WORK TO BE COMPLETED: Repeat every entry in the listing below, exactly.

↓

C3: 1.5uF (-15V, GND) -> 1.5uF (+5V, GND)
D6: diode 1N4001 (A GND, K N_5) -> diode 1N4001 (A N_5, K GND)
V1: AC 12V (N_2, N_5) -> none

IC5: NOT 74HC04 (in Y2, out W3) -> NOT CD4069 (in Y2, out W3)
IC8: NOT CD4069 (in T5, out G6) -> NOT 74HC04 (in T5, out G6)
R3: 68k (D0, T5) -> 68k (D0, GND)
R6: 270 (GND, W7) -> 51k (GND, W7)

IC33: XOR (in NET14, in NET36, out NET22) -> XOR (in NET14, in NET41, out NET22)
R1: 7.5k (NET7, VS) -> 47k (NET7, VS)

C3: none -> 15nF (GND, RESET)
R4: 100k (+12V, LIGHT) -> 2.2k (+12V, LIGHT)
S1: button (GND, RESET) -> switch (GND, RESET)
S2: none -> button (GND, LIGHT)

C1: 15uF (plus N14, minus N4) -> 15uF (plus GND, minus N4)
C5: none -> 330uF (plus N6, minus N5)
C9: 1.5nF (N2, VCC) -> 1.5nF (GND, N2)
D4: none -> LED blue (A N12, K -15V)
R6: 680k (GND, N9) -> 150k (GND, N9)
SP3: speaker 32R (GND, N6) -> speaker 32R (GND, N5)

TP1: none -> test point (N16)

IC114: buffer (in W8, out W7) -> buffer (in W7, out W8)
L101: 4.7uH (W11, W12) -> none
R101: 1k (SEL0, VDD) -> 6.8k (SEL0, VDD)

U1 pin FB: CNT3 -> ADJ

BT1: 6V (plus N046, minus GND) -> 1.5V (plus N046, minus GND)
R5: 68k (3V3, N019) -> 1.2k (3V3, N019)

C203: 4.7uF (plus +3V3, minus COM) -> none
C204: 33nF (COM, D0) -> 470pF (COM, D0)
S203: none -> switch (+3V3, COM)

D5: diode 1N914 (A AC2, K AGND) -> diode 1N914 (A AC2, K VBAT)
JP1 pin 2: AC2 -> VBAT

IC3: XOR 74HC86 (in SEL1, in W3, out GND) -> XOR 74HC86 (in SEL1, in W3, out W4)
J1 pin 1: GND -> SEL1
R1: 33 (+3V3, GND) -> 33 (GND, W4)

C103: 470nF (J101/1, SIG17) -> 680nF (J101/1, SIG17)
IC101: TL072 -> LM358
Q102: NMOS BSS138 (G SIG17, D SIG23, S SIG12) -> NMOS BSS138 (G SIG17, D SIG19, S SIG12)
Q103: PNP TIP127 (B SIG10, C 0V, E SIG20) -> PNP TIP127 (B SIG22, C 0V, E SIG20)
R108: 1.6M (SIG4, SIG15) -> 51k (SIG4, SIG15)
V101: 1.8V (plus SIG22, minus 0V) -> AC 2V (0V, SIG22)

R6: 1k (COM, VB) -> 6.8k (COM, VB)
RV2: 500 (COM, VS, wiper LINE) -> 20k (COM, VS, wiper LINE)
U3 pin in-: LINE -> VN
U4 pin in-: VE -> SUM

↑

SOLUTION TO THIS PROBLEM:
C3: 1.5uF (-15V, GND) -> 1.5uF (+5V, GND)
D6: diode 1N4001 (A GND, K N_5) -> diode 1N4001 (A N_5, K GND)
V1: AC 12V (N_2, N_5) -> none

IC5: NOT 74HC04 (in Y2, out W3) -> NOT CD4069 (in Y2, out W3)
IC8: NOT CD4069 (in T5, out G6) -> NOT 74HC04 (in T5, out G6)
R3: 68k (D0, T5) -> 68k (D0, GND)
R6: 270 (GND, W7) -> 51k (GND, W7)

IC33: XOR (in NET14, in NET36, out NET22) -> XOR (in NET14, in NET41, out NET22)
R1: 7.5k (NET7, VS) -> 47k (NET7, VS)

C3: none -> 15nF (GND, RESET)
R4: 100k (+12V, LIGHT) -> 2.2k (+12V, LIGHT)
S1: button (GND, RESET) -> switch (GND, RESET)
S2: none -> button (GND, LIGHT)

C1: 15uF (plus N14, minus N4) -> 15uF (plus GND, minus N4)
C5: none -> 330uF (plus N6, minus N5)
C9: 1.5nF (N2, VCC) -> 1.5nF (GND, N2)
D4: none -> LED blue (A N12, K -15V)
R6: 680k (GND, N9) -> 150k (GND, N9)
SP3: speaker 32R (GND, N6) -> speaker 32R (GND, N5)

TP1: none -> test point (N16)

IC114: buffer (in W8, out W7) -> buffer (in W7, out W8)
L101: 4.7uH (W11, W12) -> none
R101: 1k (SEL0, VDD) -> 6.8k (SEL0, VDD)

U1 pin FB: CNT3 -> ADJ

BT1: 6V (plus N046, minus GND) -> 1.5V (plus N046, minus GND)
R5: 68k (3V3, N019) -> 1.2k (3V3, N019)

C203: 4.7uF (plus +3V3, minus COM) -> none
C204: 33nF (COM, D0) -> 470pF (COM, D0)
S203: none -> switch (+3V3, COM)

D5: diode 1N914 (A AC2, K AGND) -> diode 1N914 (A AC2, K VBAT)
JP1 pin 2: AC2 -> VBAT

IC3: XOR 74HC86 (in SEL1, in W3, out GND) -> XOR 74HC86 (in SEL1, in W3, out W4)
J1 pin 1: GND -> SEL1
R1: 33 (+3V3, GND) -> 33 (GND, W4)

C103: 470nF (J101/1, SIG17) -> 680nF (J101/1, SIG17)
IC101: TL072 -> LM358
Q102: NMOS BSS138 (G SIG17, D SIG23, S SIG12) -> NMOS BSS138 (G SIG17, D SIG19, S SIG12)
Q103: PNP TIP127 (B SIG10, C 0V, E SIG20) -> PNP TIP127 (B SIG22, C 0V, E SIG20)
R108: 1.6M (SIG4, SIG15) -> 51k (SIG4, SIG15)
V101: 1.8V (plus SIG22, minus 0V) -> AC 2V (0V, SIG22)

R6: 1k (COM, VB) -> 6.8k (COM, VB)
RV2: 500 (COM, VS, wiper LINE) -> 20k (COM, VS, wiper LINE)
U3 pin in-: LINE -> VN
U4 pin in-: VE -> SUM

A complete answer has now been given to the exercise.